• _About this task_
An exact transcription of all the entries is needed; pictures stay out.

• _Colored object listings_
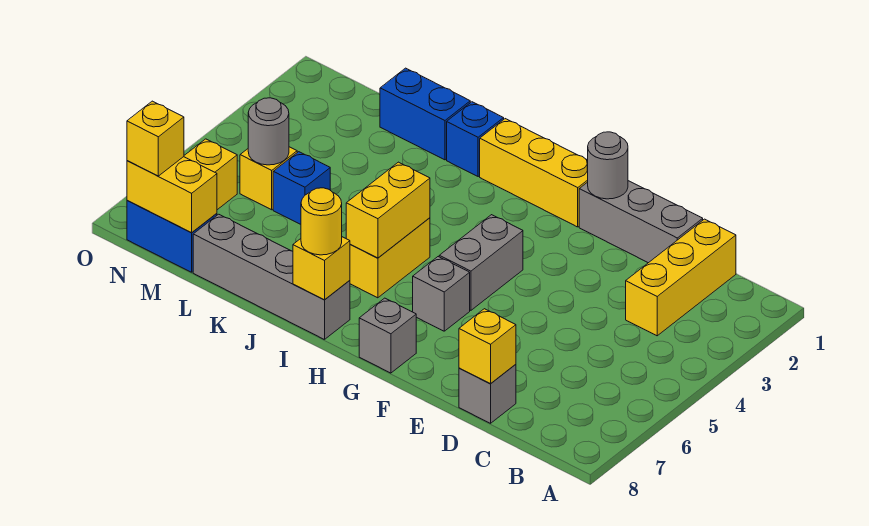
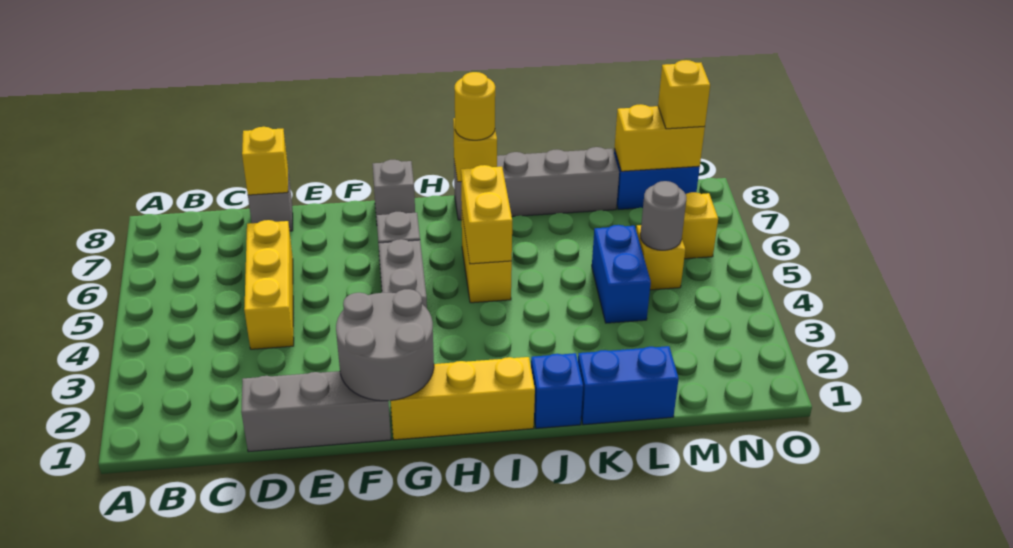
yellow brick C1:C3 level 1 -> yellow brick D4:D6 level 1
grey round brick F1 level 2 -> grey round brick F1:G2 level 2
blue brick L5 level 1 -> blue brick L4:L5 level 1

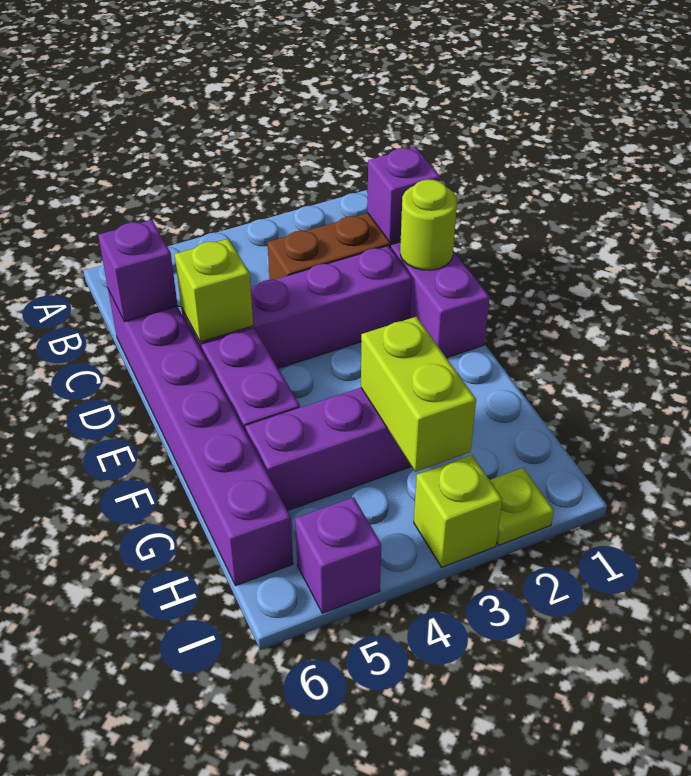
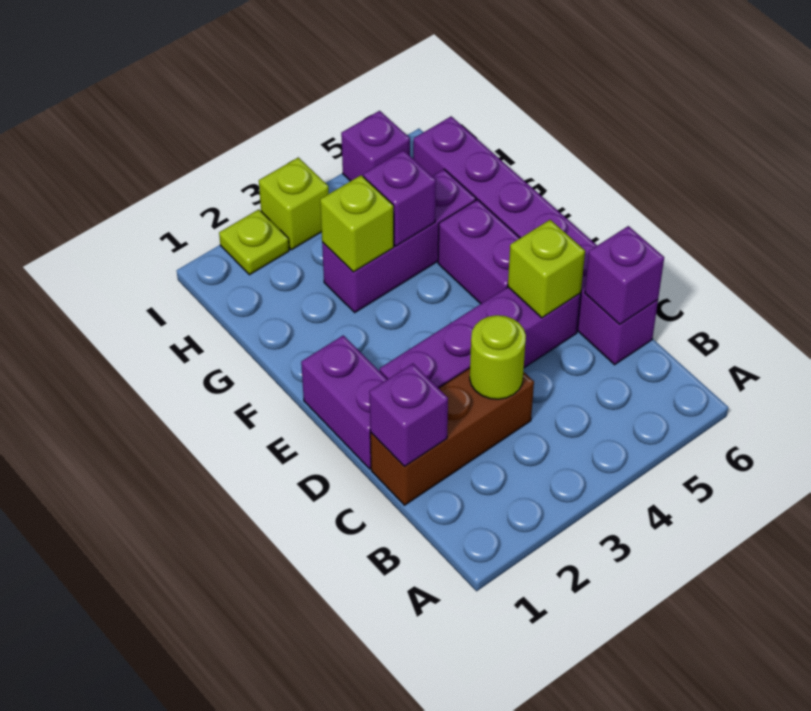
lime round brick D1 level 2 -> lime round brick C3 level 2
lime brick G3:H3 level 2 -> lime brick G3 level 2
none -> purple brick G4 level 2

• _Answer for the task_
yellow brick C1:C3 level 1 -> yellow brick D4:D6 level 1
grey round brick F1 level 2 -> grey round brick F1:G2 level 2
blue brick L5 level 1 -> blue brick L4:L5 level 1

lime round brick D1 level 2 -> lime round brick C3 level 2
lime brick G3:H3 level 2 -> lime brick G3 level 2
none -> purple brick G4 level 2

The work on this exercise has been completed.